DATASET EXCERPTS START
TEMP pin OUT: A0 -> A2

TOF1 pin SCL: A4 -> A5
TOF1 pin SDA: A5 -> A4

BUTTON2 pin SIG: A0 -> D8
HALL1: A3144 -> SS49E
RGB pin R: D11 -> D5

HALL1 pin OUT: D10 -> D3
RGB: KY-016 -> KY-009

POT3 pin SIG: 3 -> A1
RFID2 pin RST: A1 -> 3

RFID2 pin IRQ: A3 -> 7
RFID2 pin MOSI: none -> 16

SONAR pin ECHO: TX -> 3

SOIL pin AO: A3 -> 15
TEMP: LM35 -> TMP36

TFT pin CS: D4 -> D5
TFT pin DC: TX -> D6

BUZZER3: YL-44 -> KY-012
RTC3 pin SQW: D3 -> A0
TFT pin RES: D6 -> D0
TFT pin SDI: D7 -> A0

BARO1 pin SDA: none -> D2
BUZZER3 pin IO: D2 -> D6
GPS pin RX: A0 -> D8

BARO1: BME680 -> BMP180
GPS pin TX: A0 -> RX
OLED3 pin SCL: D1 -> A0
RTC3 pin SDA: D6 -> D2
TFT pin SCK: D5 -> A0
DATASET EXCERPTS END
[WHAT TO PRODUCE]
Line by line, copy the entries above exactly as they appear.

[SOLUTION TO THIS TASK]
TEMP pin OUT: A0 -> A2

TOF1 pin SCL: A4 -> A5
TOF1 pin SDA: A5 -> A4

BUTTON2 pin SIG: A0 -> D8
HALL1: A3144 -> SS49E
RGB pin R: D11 -> D5

HALL1 pin OUT: D10 -> D3
RGB: KY-016 -> KY-009

POT3 pin SIG: 3 -> A1
RFID2 pin RST: A1 -> 3

RFID2 pin IRQ: A3 -> 7
RFID2 pin MOSI: none -> 16

SONAR pin ECHO: TX -> 3

SOIL pin AO: A3 -> 15
TEMP: LM35 -> TMP36

TFT pin CS: D4 -> D5
TFT pin DC: TX -> D6

BUZZER3: YL-44 -> KY-012
RTC3 pin SQW: D3 -> A0
TFT pin RES: D6 -> D0
TFT pin SDI: D7 -> A0

BARO1 pin SDA: none -> D2
BUZZER3 pin IO: D2 -> D6
GPS pin RX: A0 -> D8

BARO1: BME680 -> BMP180
GPS pin TX: A0 -> RX
OLED3 pin SCL: D1 -> A0
RTC3 pin SDA: D6 -> D2
TFT pin SCK: D5 -> A0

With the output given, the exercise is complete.